### PROBLEM TO WORK ON:
Starting with the line that contains "green robot: 4 -> 2", return every line through the end of the listing below exactly as written. Omit the pictures.

### THE RECORDS:
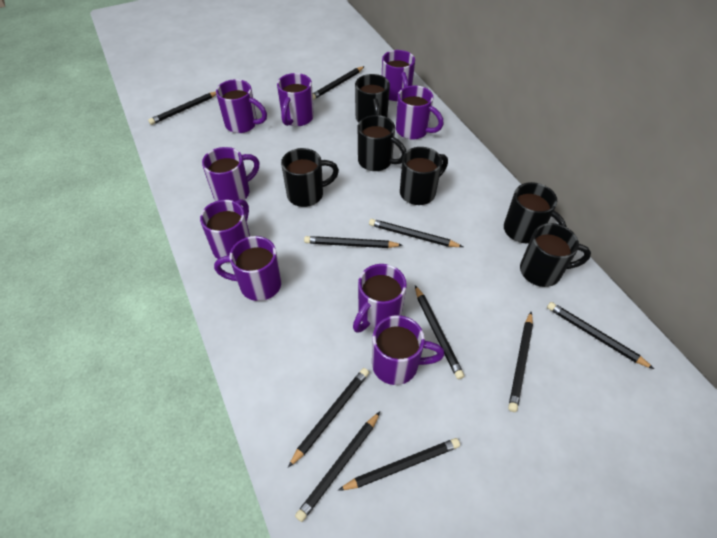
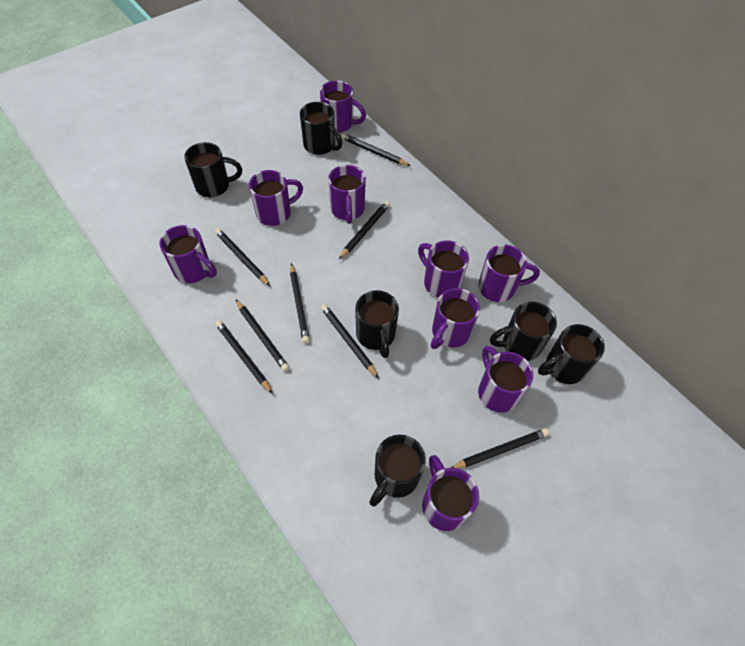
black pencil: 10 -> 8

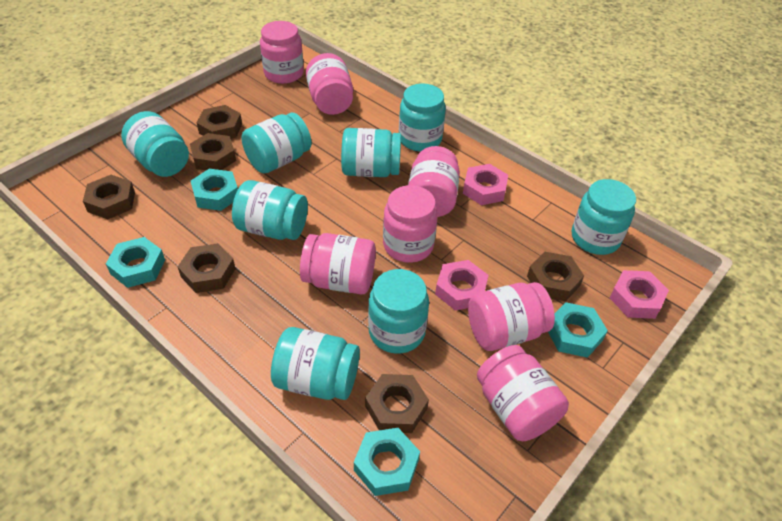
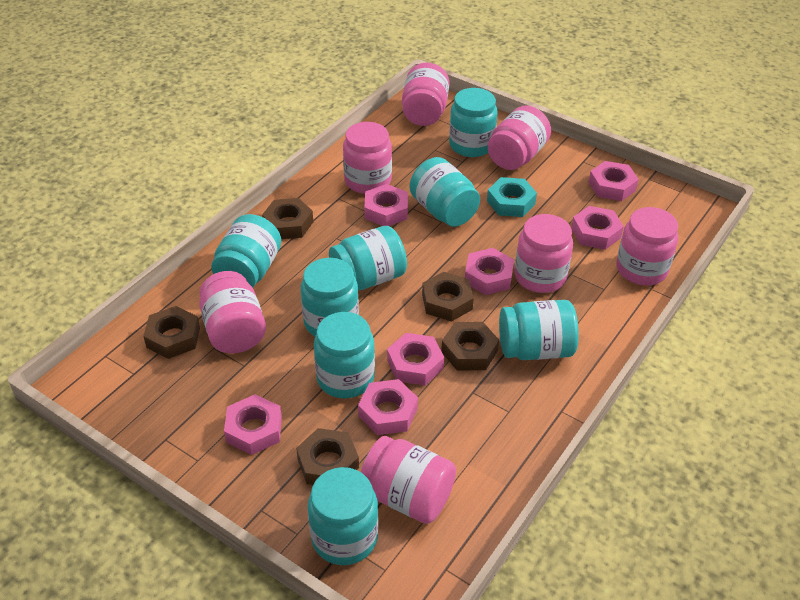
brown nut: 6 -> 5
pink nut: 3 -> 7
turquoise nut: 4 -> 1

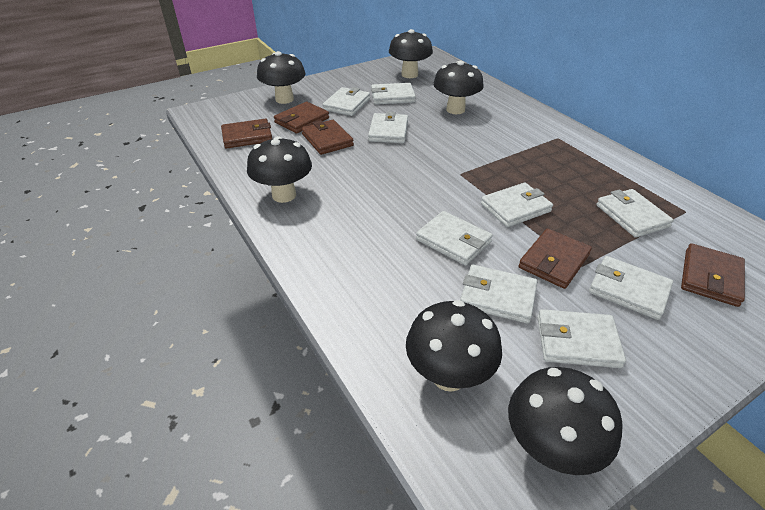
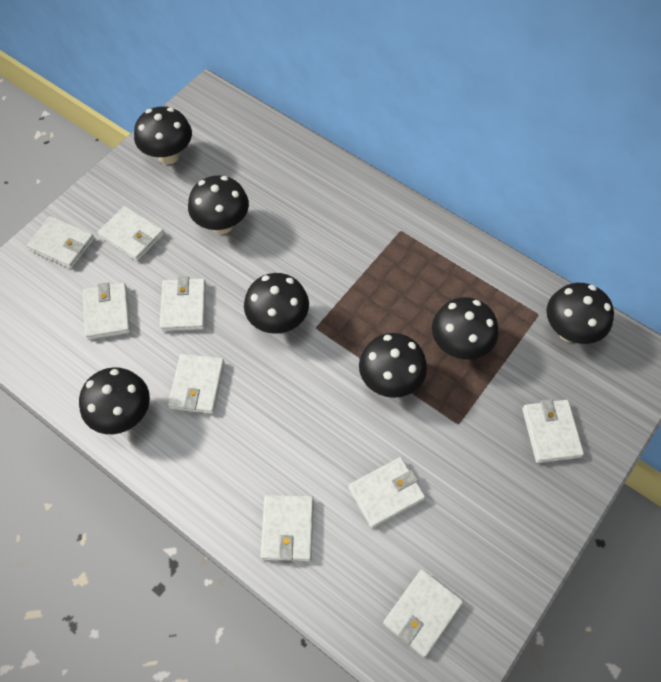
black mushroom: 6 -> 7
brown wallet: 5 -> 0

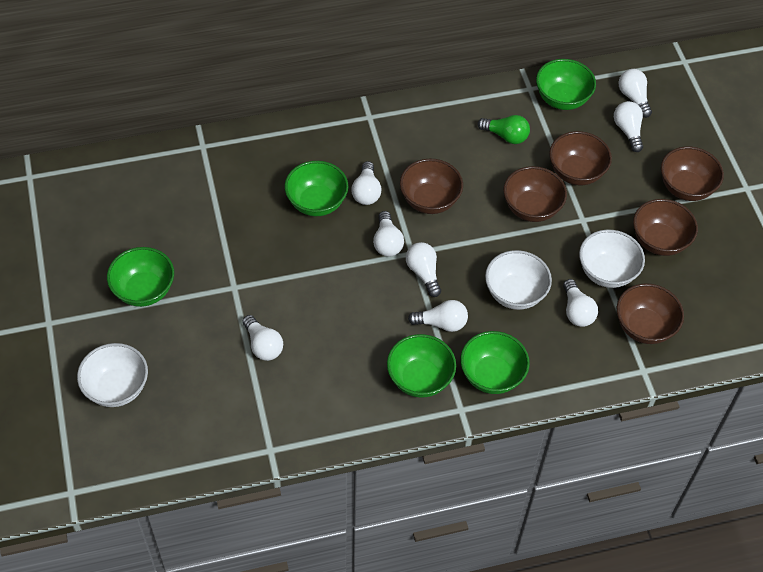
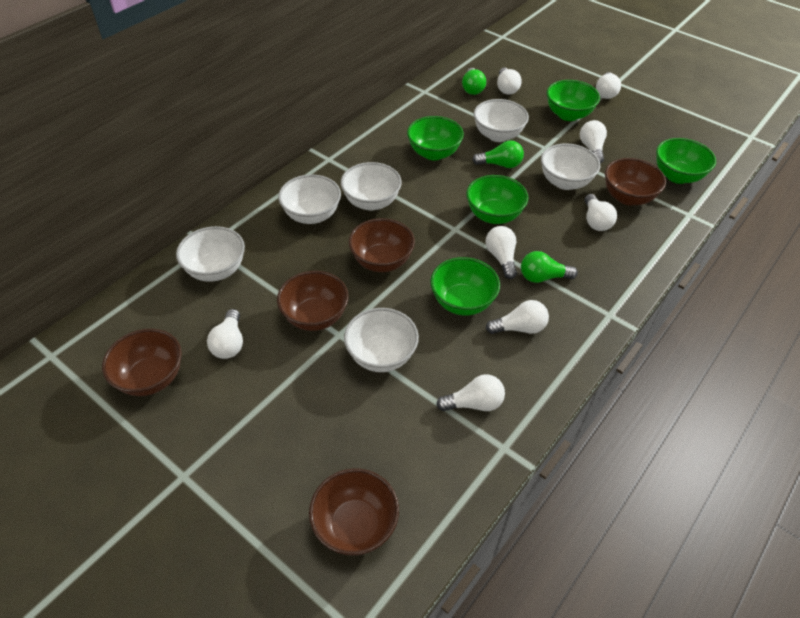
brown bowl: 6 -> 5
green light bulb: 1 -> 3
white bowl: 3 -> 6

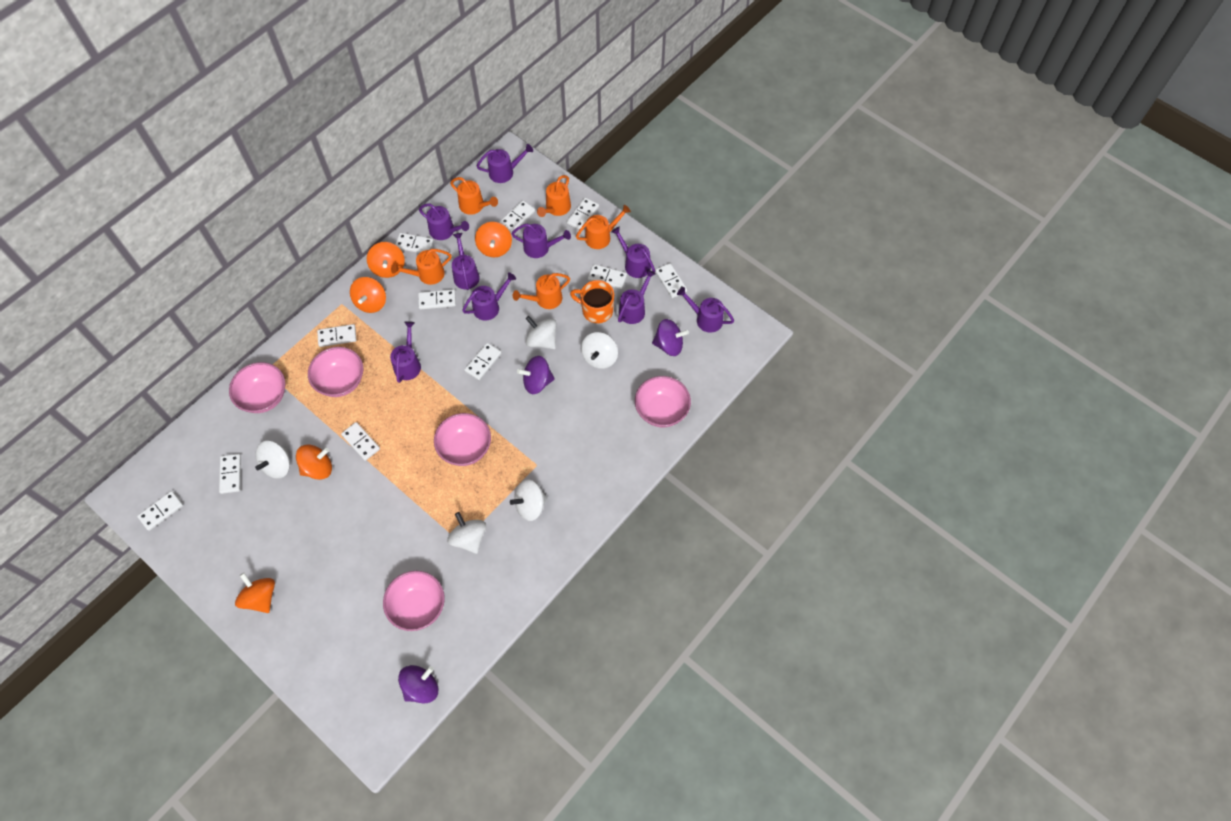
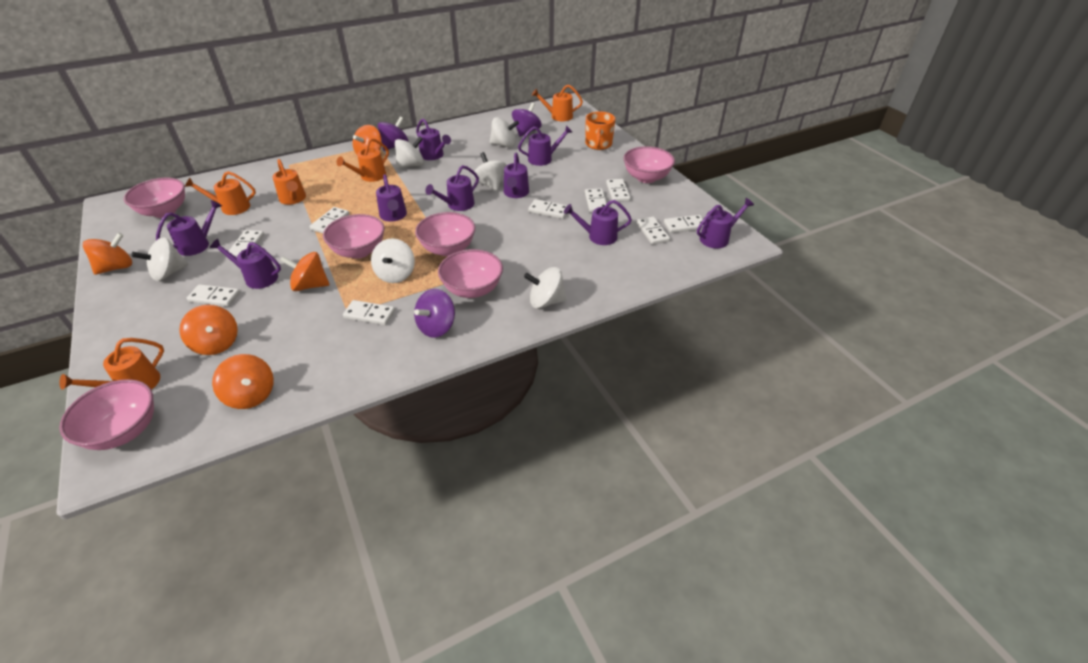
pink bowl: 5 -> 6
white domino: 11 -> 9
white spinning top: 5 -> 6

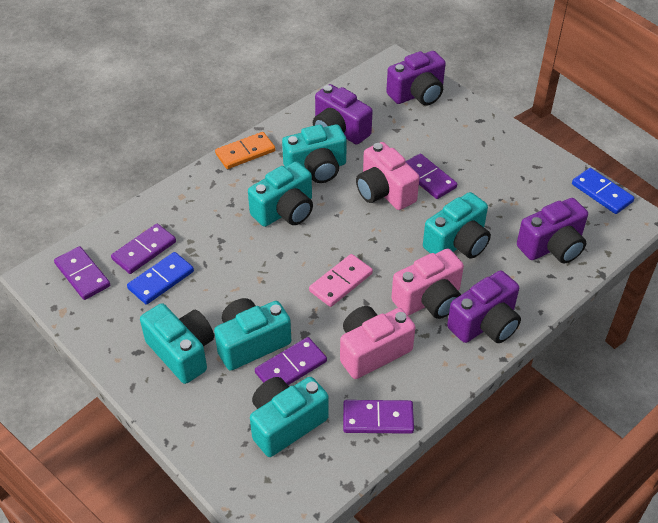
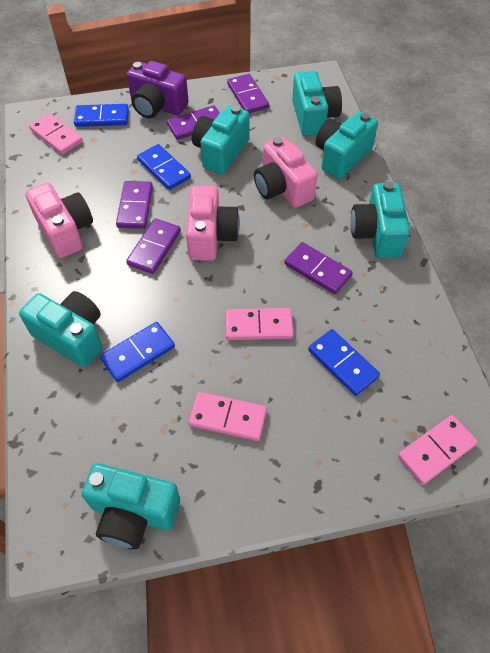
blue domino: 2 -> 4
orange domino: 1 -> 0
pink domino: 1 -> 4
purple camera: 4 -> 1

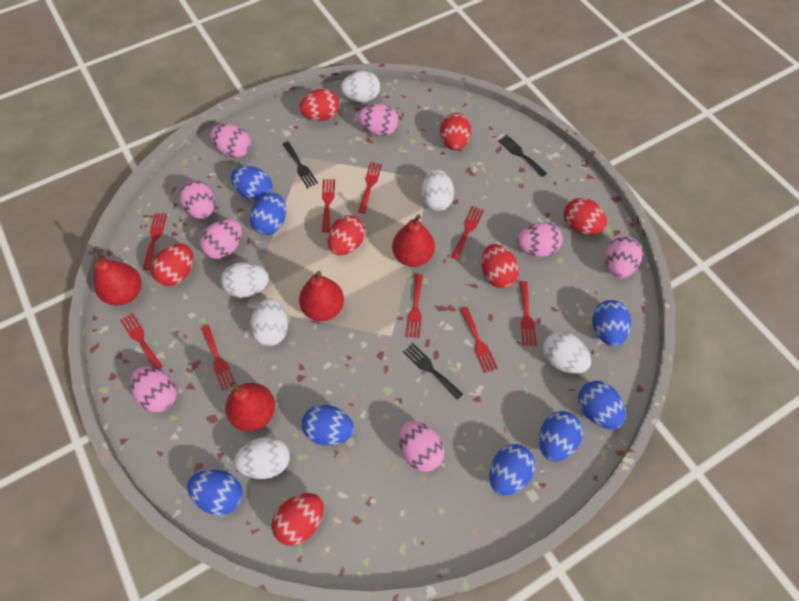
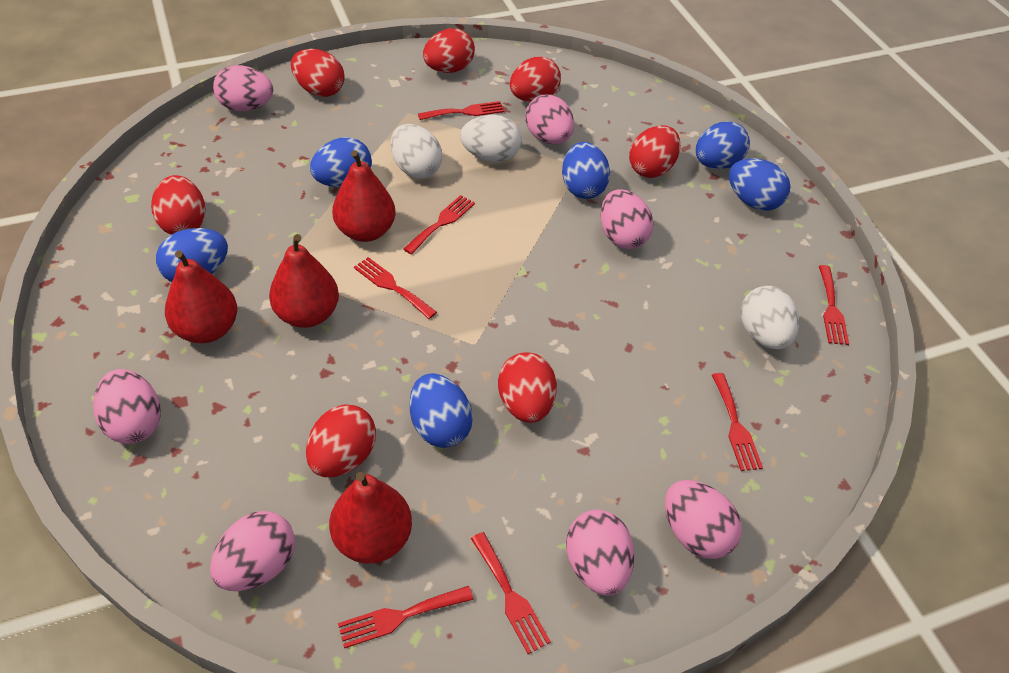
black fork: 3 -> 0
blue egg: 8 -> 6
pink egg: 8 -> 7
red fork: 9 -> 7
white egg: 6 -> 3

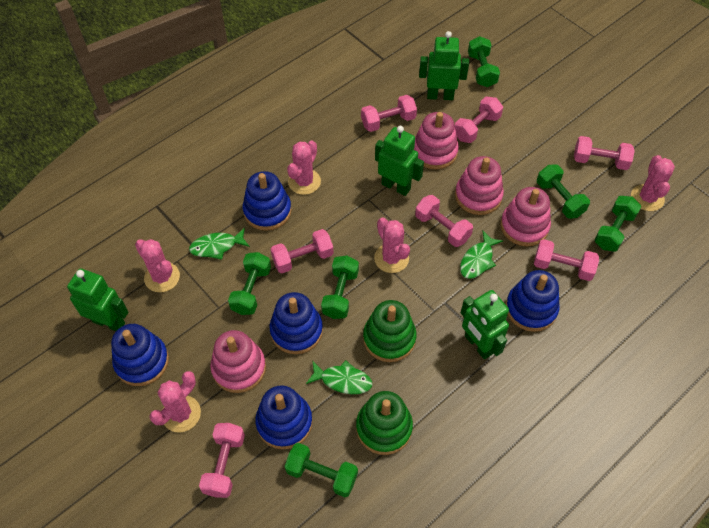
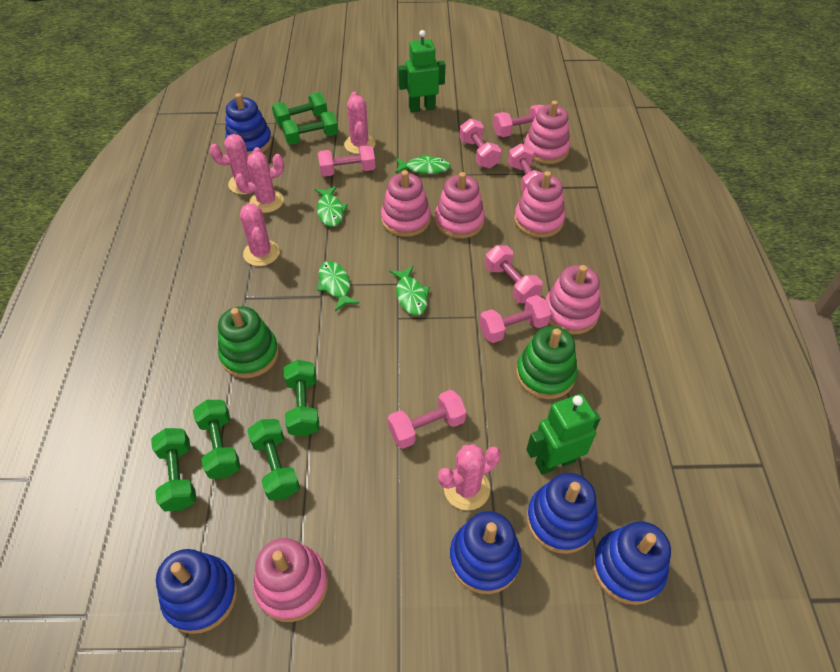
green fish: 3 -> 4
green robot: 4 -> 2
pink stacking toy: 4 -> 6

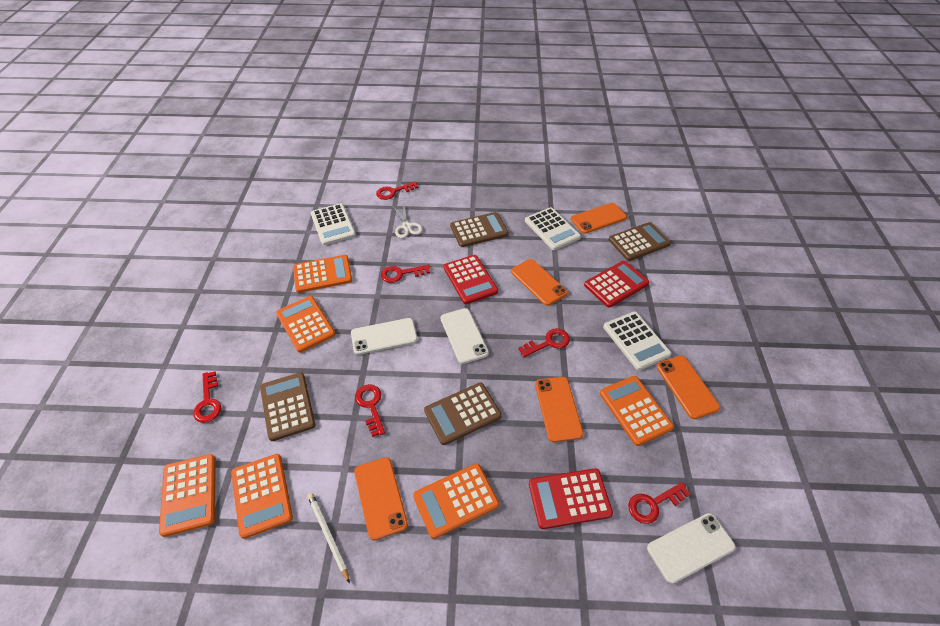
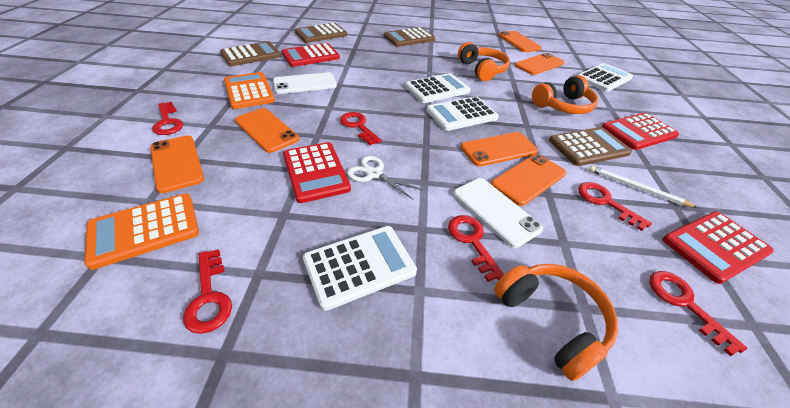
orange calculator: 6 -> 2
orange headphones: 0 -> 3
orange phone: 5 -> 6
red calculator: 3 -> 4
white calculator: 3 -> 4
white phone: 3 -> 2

### SOLUTION:
green robot: 4 -> 2
pink stacking toy: 4 -> 6

orange calculator: 6 -> 2
orange headphones: 0 -> 3
orange phone: 5 -> 6
red calculator: 3 -> 4
white calculator: 3 -> 4
white phone: 3 -> 2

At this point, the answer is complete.